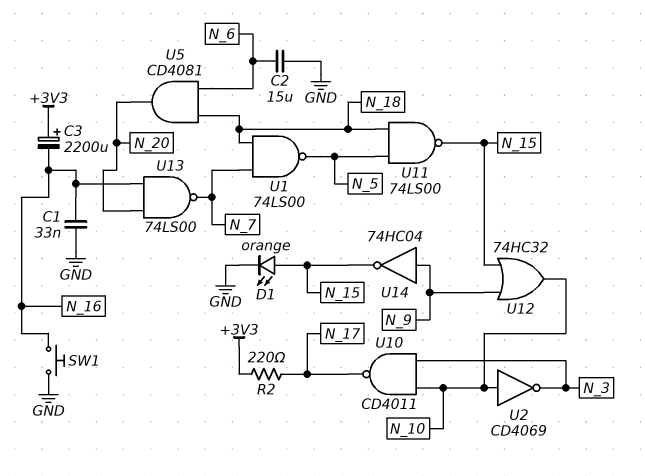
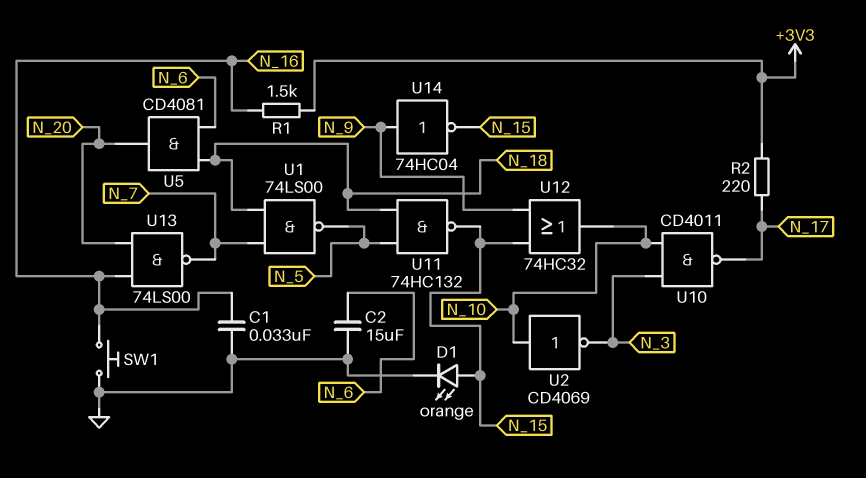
C3: 2200uF (plus +3V3, minus N_16) -> none
R1: none -> 1.5k (+3V3, N_16)
U11: NAND 74LS00 (in N_5, in N_18, out N_15) -> NAND 74HC132 (in N_5, in N_18, out N_15)

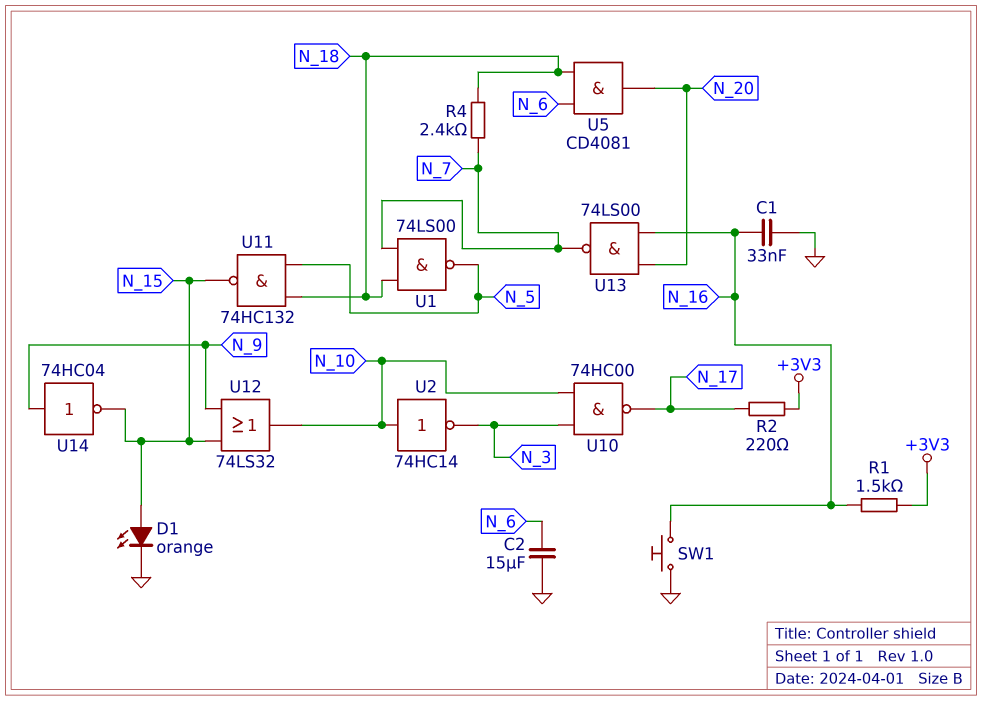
R4: none -> 2.4k (N_7, N_18)
U2: NOT CD4069 (in N_10, out N_3) -> NOT 74HC14 (in N_10, out N_3)
U10: NAND CD4011 (in N_3, in N_10, out N_17) -> NAND 74HC00 (in N_3, in N_10, out N_17)
U12: OR 74HC32 (in N_9, in N_15, out N_10) -> OR 74LS32 (in N_9, in N_15, out N_10)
________
### To do
Copy each line above that has the word "NAND".

### Solution to this problem
U11: NAND 74LS00 (in N_5, in N_18, out N_15) -> NAND 74HC132 (in N_5, in N_18, out N_15)
U10: NAND CD4011 (in N_3, in N_10, out N_17) -> NAND 74HC00 (in N_3, in N_10, out N_17)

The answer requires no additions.